§ Task instructions: In the entries that follow, the line with "white brick D1:E2" opens the range and the line with "purple round brick" closes it; repeat that range exactly, both lines included.

§ Data extract:
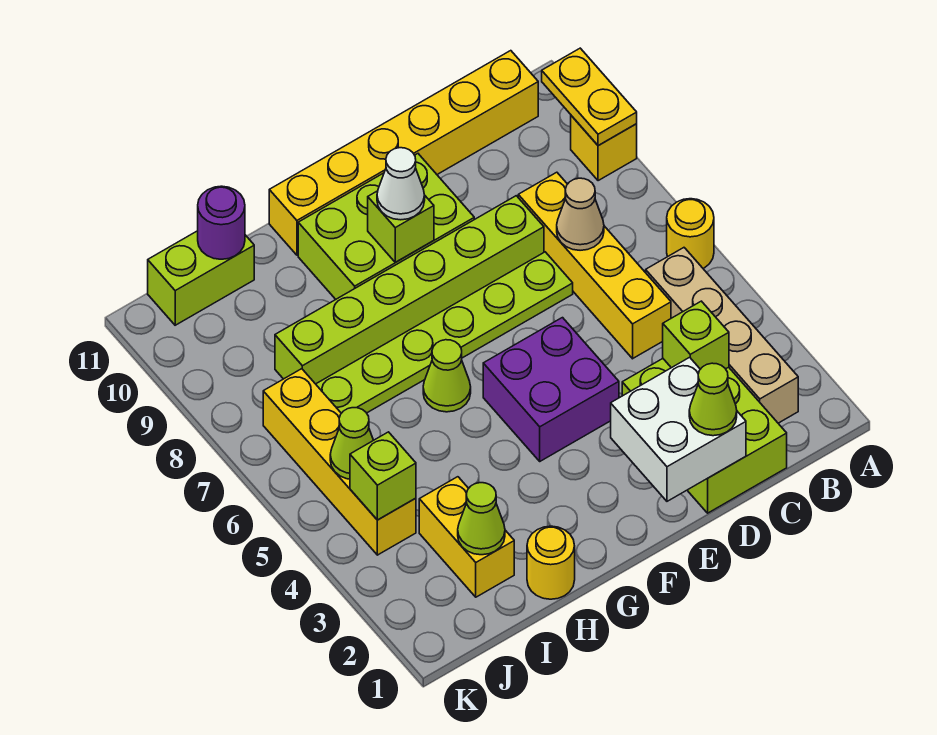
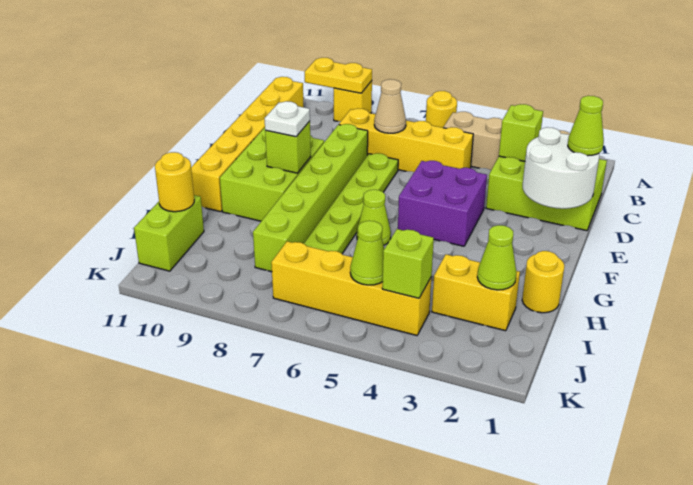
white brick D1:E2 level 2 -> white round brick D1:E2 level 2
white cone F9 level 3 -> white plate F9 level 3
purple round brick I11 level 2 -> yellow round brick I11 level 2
...
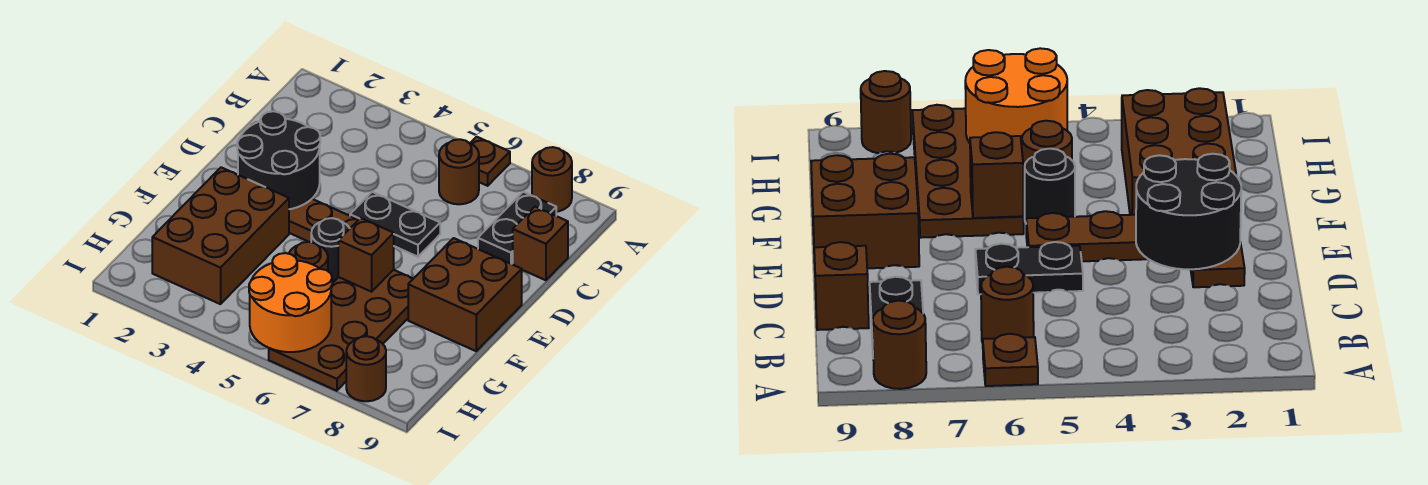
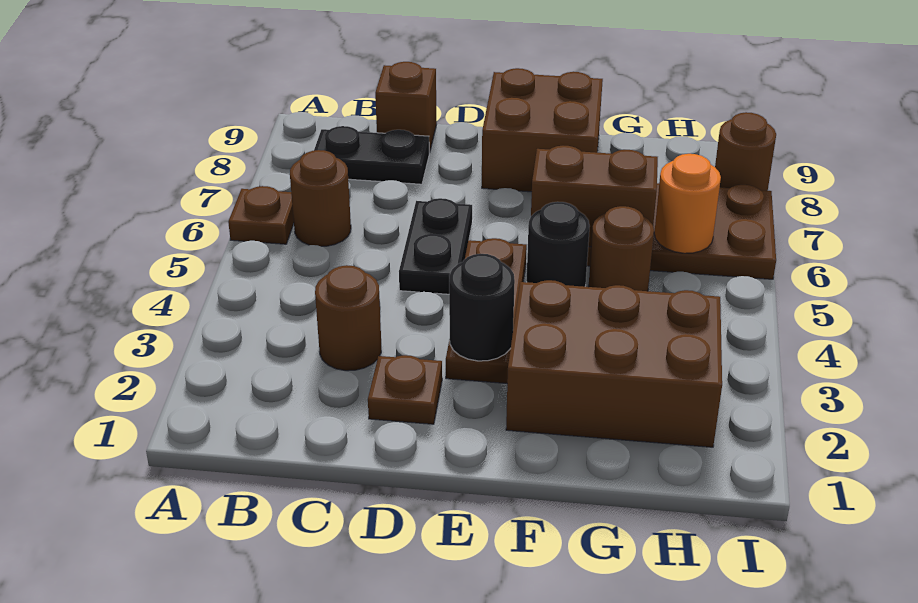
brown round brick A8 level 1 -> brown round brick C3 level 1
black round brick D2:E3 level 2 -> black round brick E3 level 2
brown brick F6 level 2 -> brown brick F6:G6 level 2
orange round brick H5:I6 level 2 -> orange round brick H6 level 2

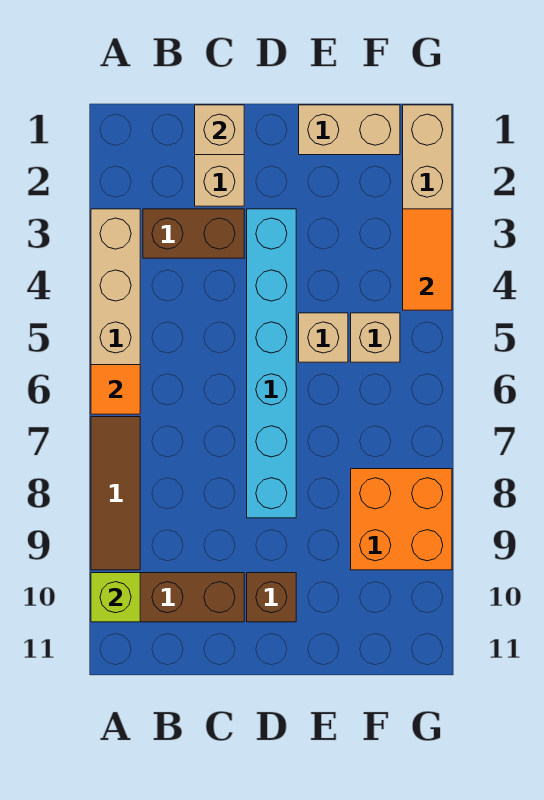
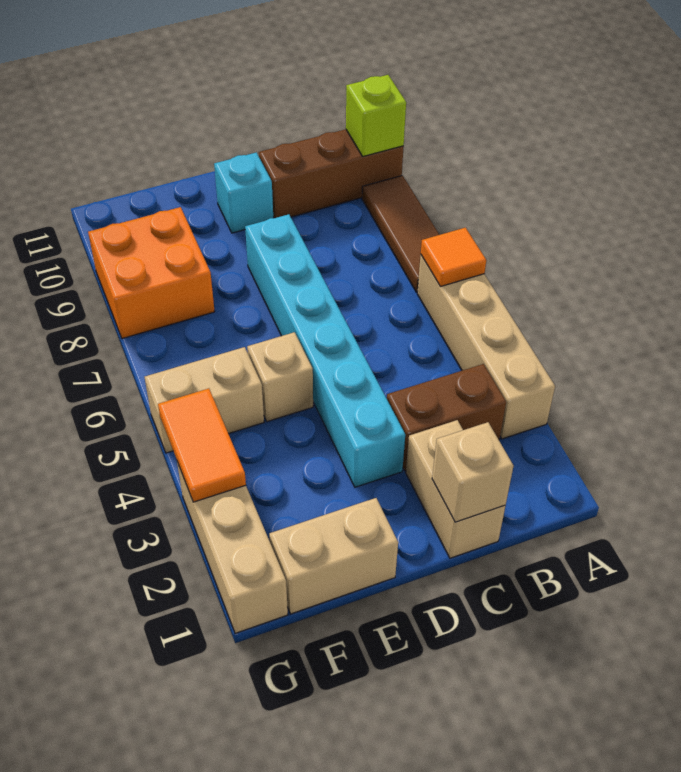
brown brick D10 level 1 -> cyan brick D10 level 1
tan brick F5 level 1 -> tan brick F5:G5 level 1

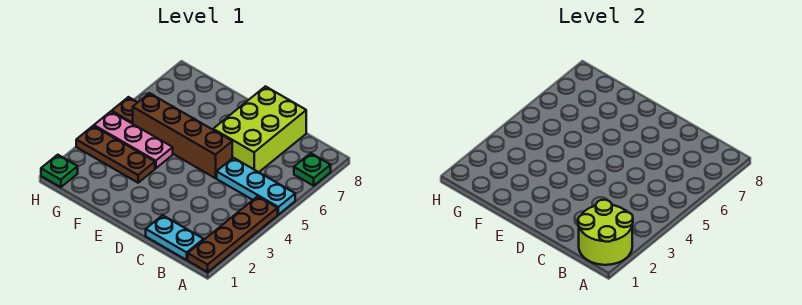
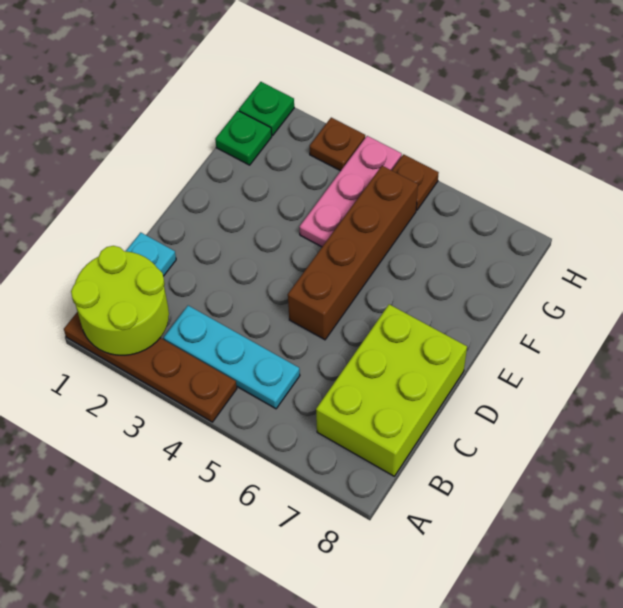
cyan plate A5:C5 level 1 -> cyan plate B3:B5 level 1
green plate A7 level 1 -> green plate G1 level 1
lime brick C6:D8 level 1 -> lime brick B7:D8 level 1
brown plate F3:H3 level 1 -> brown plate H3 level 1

§ Response area:
white brick D1:E2 level 2 -> white round brick D1:E2 level 2
white cone F9 level 3 -> white plate F9 level 3
purple round brick I11 level 2 -> yellow round brick I11 level 2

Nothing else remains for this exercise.